▶ TO DO:
I'd like the line containing "black brick D4:D5" and every line below it, to the end of the material, repeated exactly and with nothing else.

── RECORDED INFORMATION

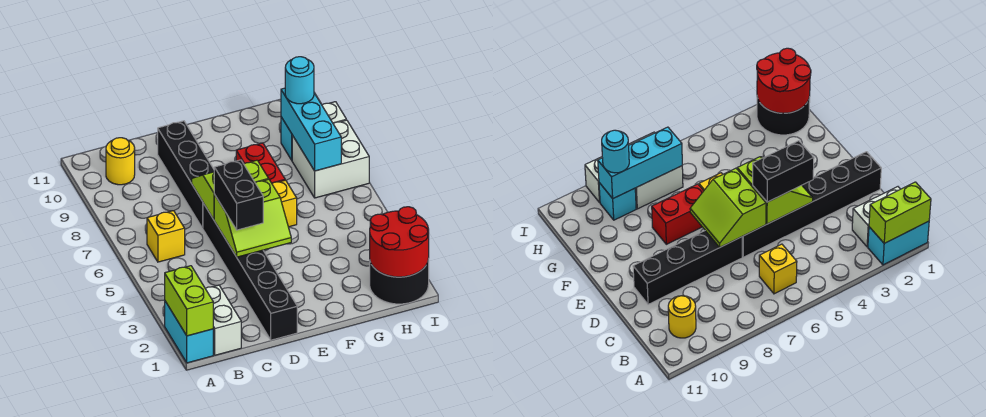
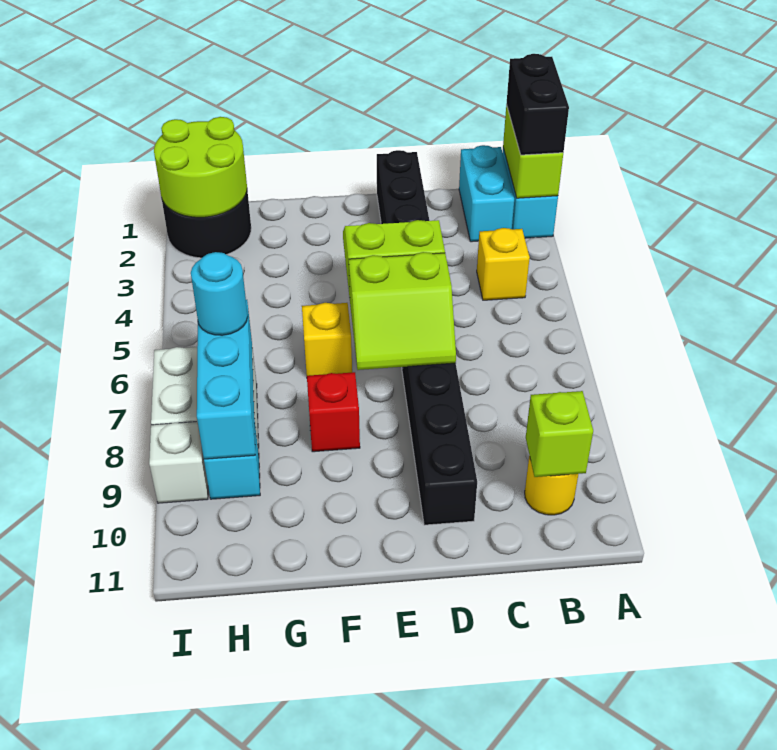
white brick B1:B2 level 1 -> cyan brick B1:B2 level 1
yellow brick B6 level 1 -> yellow brick B4 level 1
none -> lime brick B10 level 2
black brick D4:D5 level 3 -> black brick A1:A2 level 3
red brick F7:F8 level 1 -> red brick F8 level 1
red round brick H1:I2 level 2 -> lime round brick H1:I2 level 2
cyan round brick H9 level 3 -> cyan round brick H7 level 3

────

▶ ANSWER FOR THIS EXERCISE:
black brick D4:D5 level 3 -> black brick A1:A2 level 3
red brick F7:F8 level 1 -> red brick F8 level 1
red round brick H1:I2 level 2 -> lime round brick H1:I2 level 2
cyan round brick H9 level 3 -> cyan round brick H7 level 3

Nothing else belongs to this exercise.